About this exercise
Reproduce every record exactly as it appears, but not the pictures.

Material supplied
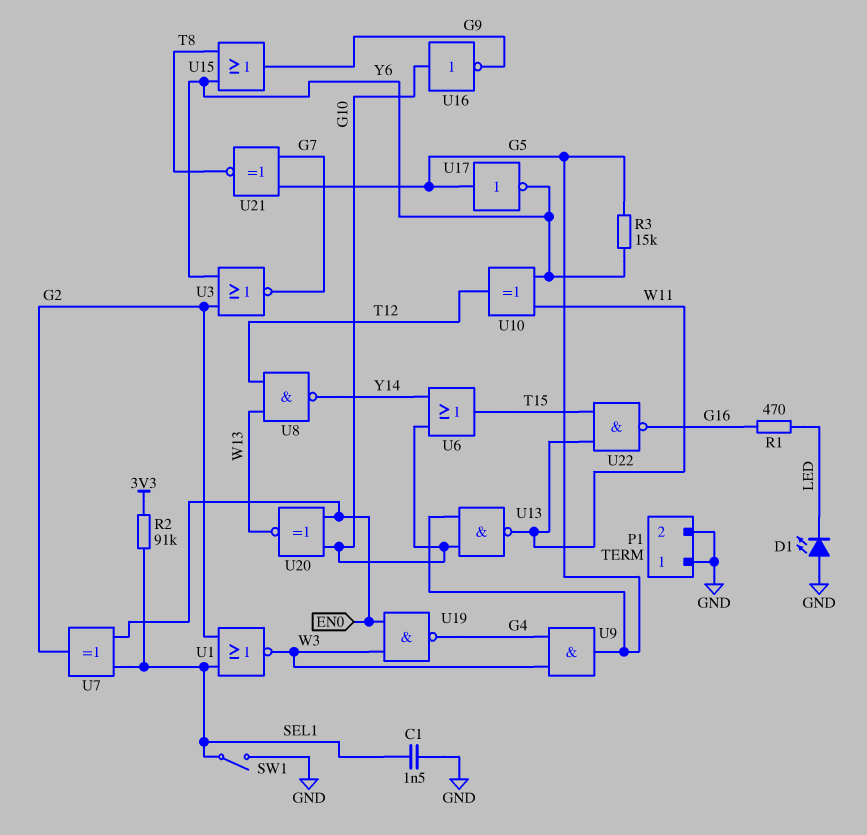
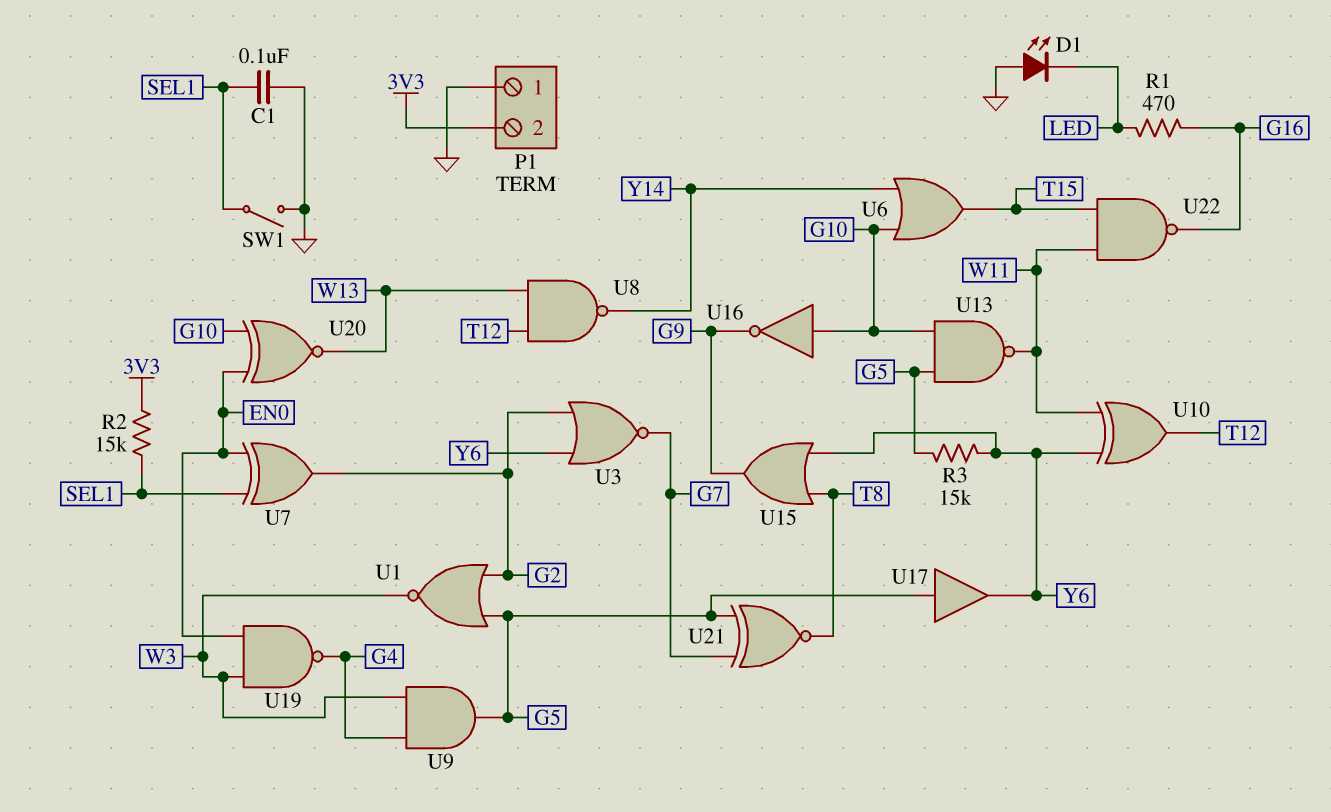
C1: 1.5nF (GND, SEL1) -> 100nF (GND, SEL1)
P1 pin 2: GND -> 3V3
R2: 91k (3V3, SEL1) -> 15k (3V3, SEL1)
U1: NOR (in G2, in SEL1, out W3) -> NOR (in G2, in G5, out W3)
U17: NOT (in G5, out Y6) -> buffer (in G5, out Y6)

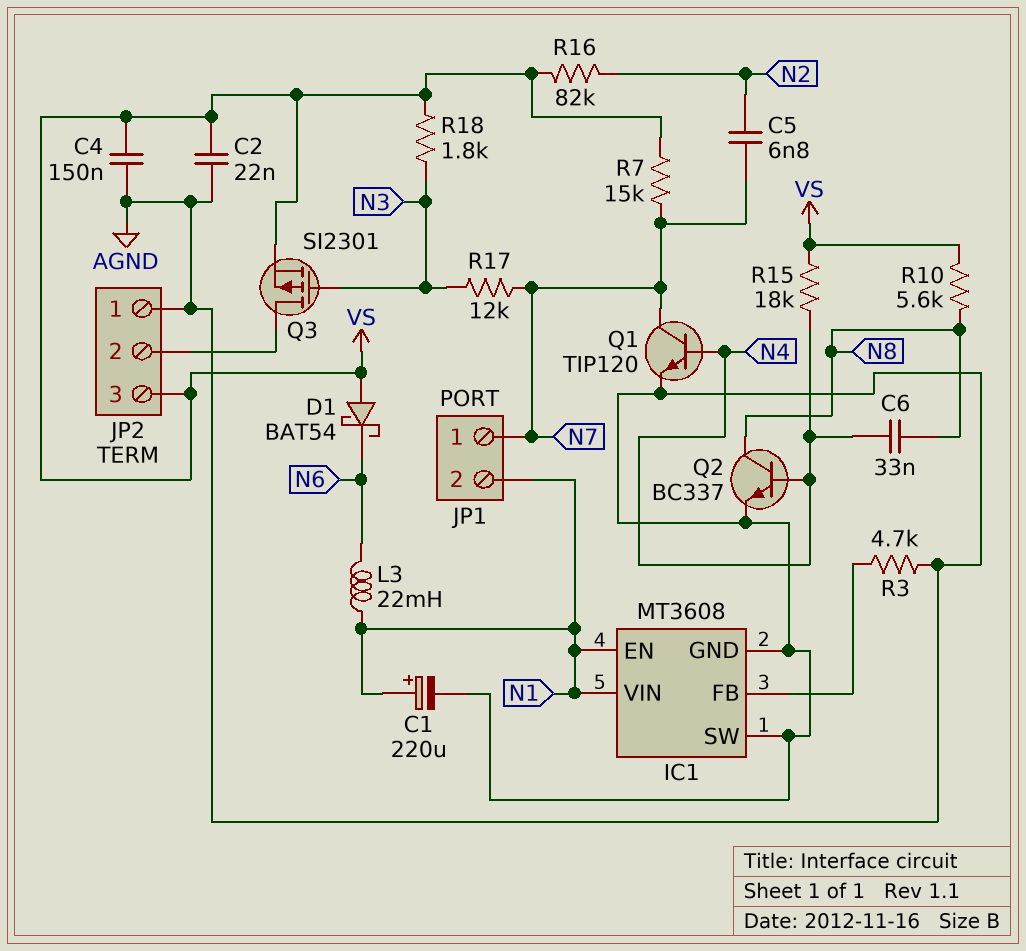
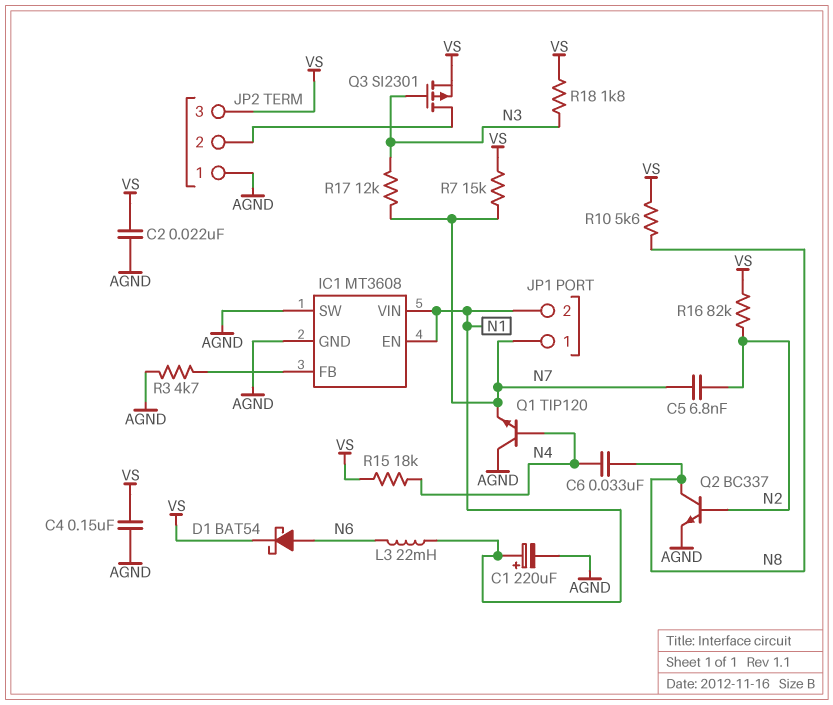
D1: schottky BAT54 (A VS, K N6) -> schottky BAT54 (A N6, K VS)
Q1: NPN TIP120 (B N4, C N7, E AGND) -> NPN TIP120 (B N4, C AGND, E N7)
Q2: NPN BC337 (B N4, C N8, E AGND) -> NPN BC337 (B N2, C N8, E AGND)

Task solution
C1: 1.5nF (GND, SEL1) -> 100nF (GND, SEL1)
P1 pin 2: GND -> 3V3
R2: 91k (3V3, SEL1) -> 15k (3V3, SEL1)
U1: NOR (in G2, in SEL1, out W3) -> NOR (in G2, in G5, out W3)
U17: NOT (in G5, out Y6) -> buffer (in G5, out Y6)

D1: schottky BAT54 (A VS, K N6) -> schottky BAT54 (A N6, K VS)
Q1: NPN TIP120 (B N4, C N7, E AGND) -> NPN TIP120 (B N4, C AGND, E N7)
Q2: NPN BC337 (B N4, C N8, E AGND) -> NPN BC337 (B N2, C N8, E AGND)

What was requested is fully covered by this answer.